[THE DATA — start]

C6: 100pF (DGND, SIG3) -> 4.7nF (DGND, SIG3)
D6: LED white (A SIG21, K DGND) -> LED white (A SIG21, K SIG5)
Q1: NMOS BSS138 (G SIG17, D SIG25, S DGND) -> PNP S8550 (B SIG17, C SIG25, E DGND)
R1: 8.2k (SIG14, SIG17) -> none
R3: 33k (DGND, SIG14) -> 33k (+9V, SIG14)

[THE DATA — finish]
[THE DATA — start]

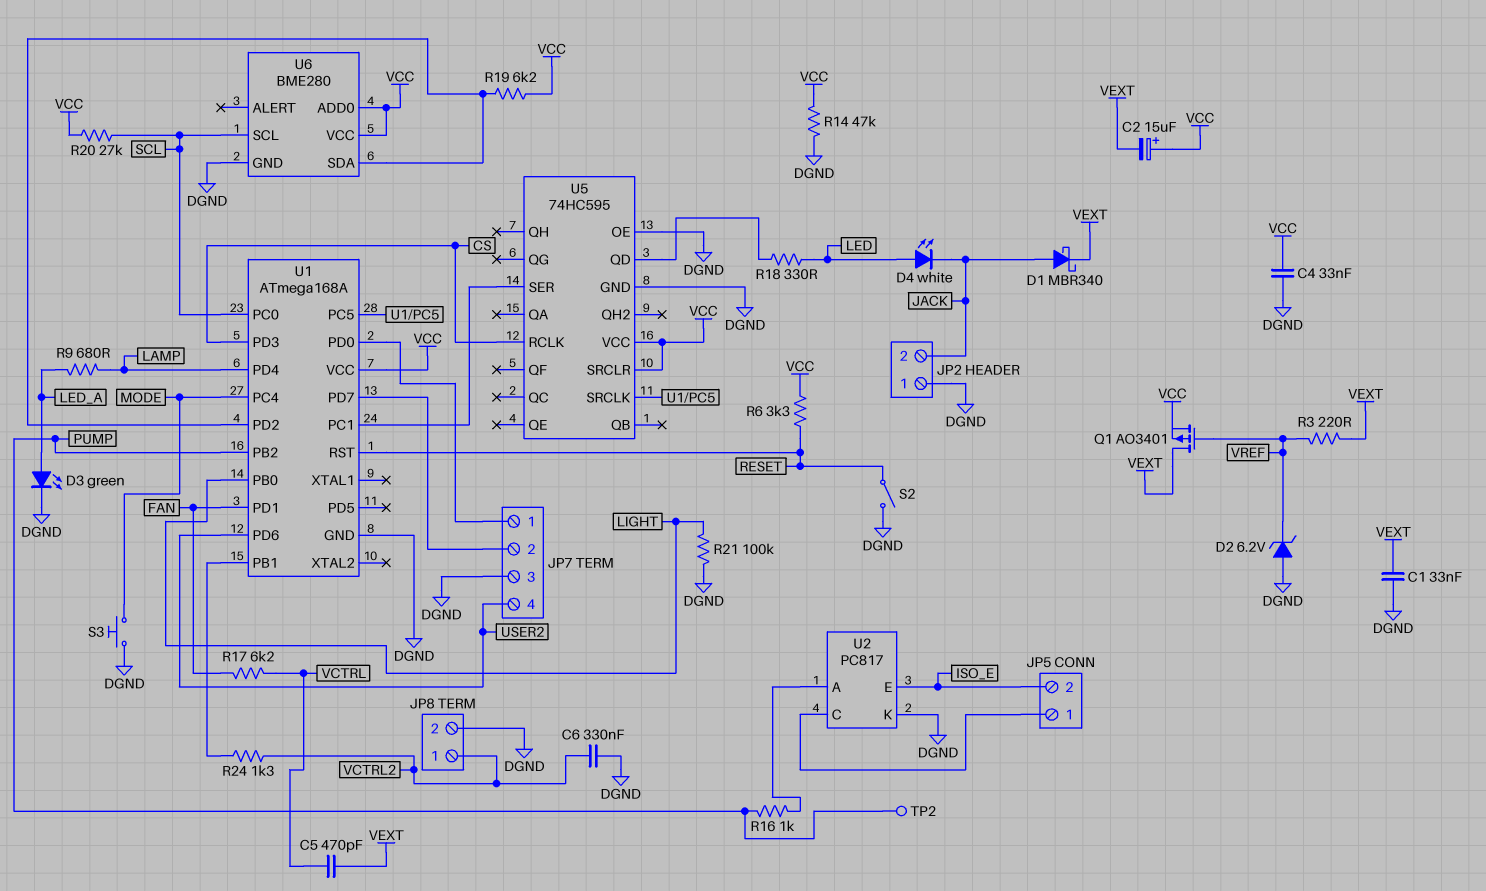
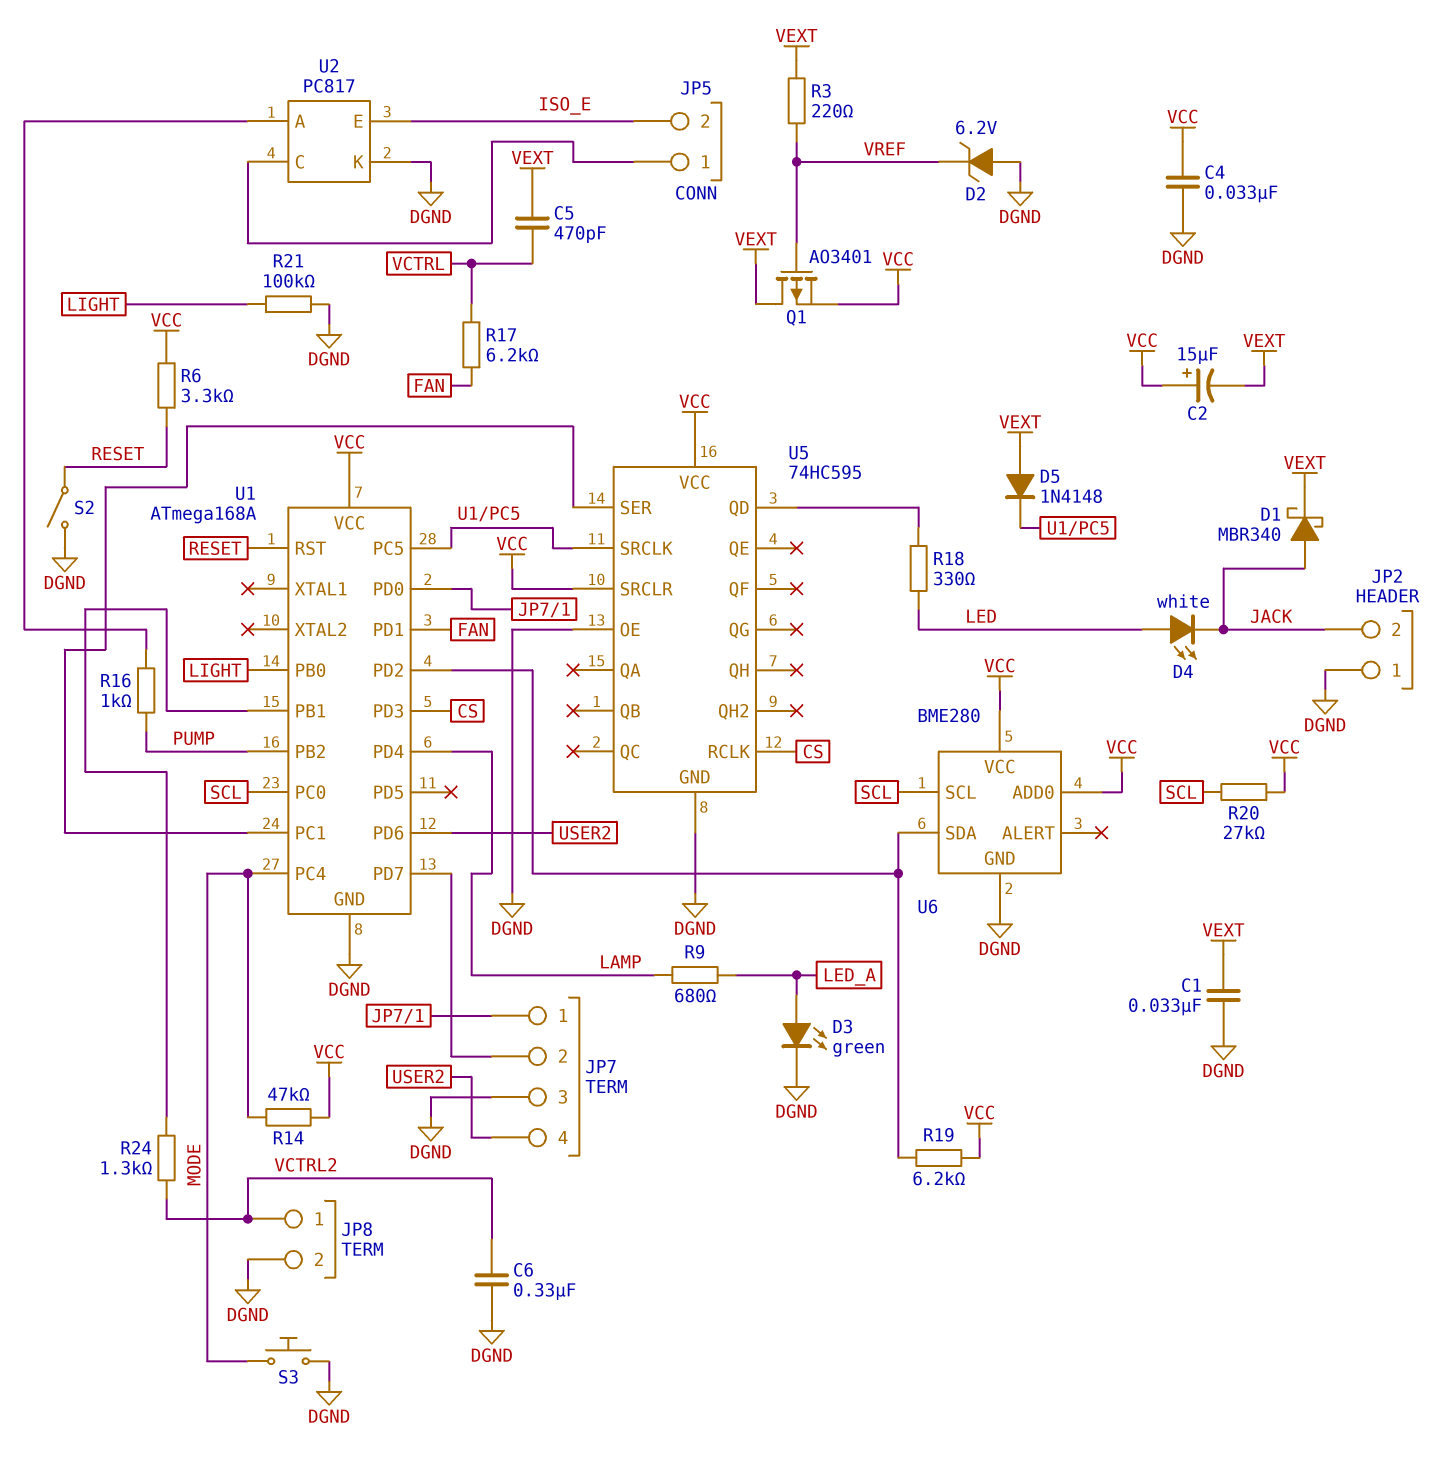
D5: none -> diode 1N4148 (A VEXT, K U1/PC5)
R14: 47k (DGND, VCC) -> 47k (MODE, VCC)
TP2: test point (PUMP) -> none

[THE DATA — finish]

## EXERCISE PROMPT
An exact, complete copy of the lines above from the one with "C6: 100pF (DGND, SIG3) -> 4.7nF (DGND, SIG3)" through the one with "R3: 33k (DGND, SIG14) -> 33k (+9V, SIG14)" is the whole answer.

## EXPECTED OUTPUT
C6: 100pF (DGND, SIG3) -> 4.7nF (DGND, SIG3)
D6: LED white (A SIG21, K DGND) -> LED white (A SIG21, K SIG5)
Q1: NMOS BSS138 (G SIG17, D SIG25, S DGND) -> PNP S8550 (B SIG17, C SIG25, E DGND)
R1: 8.2k (SIG14, SIG17) -> none
R3: 33k (DGND, SIG14) -> 33k (+9V, SIG14)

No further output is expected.